Work instructions: Up to and including the line with "royal purple straightedge (688,582)", restate the material below word for word, beginning with its first line.

Supplied entries:
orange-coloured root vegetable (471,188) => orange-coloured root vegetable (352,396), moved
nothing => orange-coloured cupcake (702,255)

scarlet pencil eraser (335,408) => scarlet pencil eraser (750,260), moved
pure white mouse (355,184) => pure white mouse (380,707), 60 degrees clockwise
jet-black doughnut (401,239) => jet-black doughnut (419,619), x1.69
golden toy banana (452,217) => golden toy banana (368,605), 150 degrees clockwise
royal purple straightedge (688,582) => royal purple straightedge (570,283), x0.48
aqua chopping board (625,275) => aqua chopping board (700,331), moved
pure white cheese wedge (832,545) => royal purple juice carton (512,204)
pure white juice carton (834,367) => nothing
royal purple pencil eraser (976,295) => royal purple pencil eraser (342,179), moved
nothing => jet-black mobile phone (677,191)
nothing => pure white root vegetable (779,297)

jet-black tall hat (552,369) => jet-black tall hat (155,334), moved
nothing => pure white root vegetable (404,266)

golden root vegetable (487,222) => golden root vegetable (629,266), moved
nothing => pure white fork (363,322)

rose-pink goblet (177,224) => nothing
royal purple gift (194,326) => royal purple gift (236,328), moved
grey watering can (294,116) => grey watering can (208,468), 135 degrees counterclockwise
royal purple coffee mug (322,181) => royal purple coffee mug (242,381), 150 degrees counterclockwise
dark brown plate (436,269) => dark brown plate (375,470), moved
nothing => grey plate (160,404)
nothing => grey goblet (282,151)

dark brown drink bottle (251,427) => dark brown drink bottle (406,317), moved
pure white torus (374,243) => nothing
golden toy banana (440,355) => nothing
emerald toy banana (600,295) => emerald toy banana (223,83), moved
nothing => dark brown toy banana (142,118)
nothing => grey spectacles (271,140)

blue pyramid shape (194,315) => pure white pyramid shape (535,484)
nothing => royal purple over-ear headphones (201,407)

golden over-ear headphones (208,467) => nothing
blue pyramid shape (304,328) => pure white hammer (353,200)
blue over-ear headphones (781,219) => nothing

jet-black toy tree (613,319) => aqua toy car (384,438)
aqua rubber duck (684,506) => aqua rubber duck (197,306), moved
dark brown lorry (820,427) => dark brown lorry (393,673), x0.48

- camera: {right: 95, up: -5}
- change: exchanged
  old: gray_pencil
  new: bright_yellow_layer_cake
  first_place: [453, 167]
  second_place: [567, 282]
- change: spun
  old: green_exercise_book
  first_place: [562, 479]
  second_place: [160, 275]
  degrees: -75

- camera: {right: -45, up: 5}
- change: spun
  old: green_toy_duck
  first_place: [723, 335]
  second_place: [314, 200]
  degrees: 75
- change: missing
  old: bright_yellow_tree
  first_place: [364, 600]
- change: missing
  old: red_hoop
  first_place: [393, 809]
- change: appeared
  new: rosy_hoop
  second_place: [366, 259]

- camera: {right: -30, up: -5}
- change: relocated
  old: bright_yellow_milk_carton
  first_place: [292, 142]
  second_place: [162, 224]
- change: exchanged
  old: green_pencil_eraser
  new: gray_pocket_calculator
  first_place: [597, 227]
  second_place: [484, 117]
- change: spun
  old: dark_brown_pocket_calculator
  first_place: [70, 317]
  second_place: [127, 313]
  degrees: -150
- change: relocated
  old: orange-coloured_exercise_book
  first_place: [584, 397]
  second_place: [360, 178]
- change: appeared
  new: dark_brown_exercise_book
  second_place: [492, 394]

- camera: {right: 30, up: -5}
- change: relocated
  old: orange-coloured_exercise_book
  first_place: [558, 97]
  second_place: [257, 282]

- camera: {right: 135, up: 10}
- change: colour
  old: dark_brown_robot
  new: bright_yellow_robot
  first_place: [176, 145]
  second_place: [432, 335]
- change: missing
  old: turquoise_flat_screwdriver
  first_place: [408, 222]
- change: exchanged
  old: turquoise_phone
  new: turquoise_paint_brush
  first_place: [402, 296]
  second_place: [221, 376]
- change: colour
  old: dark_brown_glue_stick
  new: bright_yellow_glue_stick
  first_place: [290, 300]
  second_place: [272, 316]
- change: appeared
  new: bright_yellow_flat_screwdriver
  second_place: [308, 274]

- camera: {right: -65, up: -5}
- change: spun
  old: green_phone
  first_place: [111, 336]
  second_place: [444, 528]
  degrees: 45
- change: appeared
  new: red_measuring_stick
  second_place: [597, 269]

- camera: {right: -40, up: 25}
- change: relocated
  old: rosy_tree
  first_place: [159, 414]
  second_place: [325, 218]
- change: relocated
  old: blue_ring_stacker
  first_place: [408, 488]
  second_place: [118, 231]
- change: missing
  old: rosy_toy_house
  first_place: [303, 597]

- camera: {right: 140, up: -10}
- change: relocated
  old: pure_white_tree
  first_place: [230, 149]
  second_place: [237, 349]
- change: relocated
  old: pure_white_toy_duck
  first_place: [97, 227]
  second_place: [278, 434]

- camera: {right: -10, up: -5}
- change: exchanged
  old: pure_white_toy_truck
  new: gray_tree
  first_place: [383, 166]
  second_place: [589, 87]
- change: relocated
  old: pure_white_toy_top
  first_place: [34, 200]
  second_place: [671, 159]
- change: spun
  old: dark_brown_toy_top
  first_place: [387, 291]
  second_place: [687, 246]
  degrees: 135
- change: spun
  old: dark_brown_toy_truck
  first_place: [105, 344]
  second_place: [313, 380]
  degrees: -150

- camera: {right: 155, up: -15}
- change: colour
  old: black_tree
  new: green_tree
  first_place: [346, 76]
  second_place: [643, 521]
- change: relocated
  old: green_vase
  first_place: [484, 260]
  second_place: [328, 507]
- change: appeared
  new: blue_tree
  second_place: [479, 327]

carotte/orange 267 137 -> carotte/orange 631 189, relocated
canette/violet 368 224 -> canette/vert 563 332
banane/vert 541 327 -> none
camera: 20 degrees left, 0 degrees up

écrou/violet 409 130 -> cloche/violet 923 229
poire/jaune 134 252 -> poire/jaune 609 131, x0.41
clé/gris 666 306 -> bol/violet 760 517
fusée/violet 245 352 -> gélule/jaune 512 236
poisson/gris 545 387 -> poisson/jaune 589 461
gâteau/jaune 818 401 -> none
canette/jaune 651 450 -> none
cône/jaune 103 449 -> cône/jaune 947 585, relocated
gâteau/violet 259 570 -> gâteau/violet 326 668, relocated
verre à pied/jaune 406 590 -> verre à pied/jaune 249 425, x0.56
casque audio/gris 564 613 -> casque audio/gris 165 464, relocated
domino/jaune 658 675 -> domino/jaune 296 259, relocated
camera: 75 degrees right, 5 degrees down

Result for this exercise:
orange-coloured root vegetable (471,188) => orange-coloured root vegetable (352,396), moved
nothing => orange-coloured cupcake (702,255)

scarlet pencil eraser (335,408) => scarlet pencil eraser (750,260), moved
pure white mouse (355,184) => pure white mouse (380,707), 60 degrees clockwise
jet-black doughnut (401,239) => jet-black doughnut (419,619), x1.69
golden toy banana (452,217) => golden toy banana (368,605), 150 degrees clockwise
royal purple straightedge (688,582) => royal purple straightedge (570,283), x0.48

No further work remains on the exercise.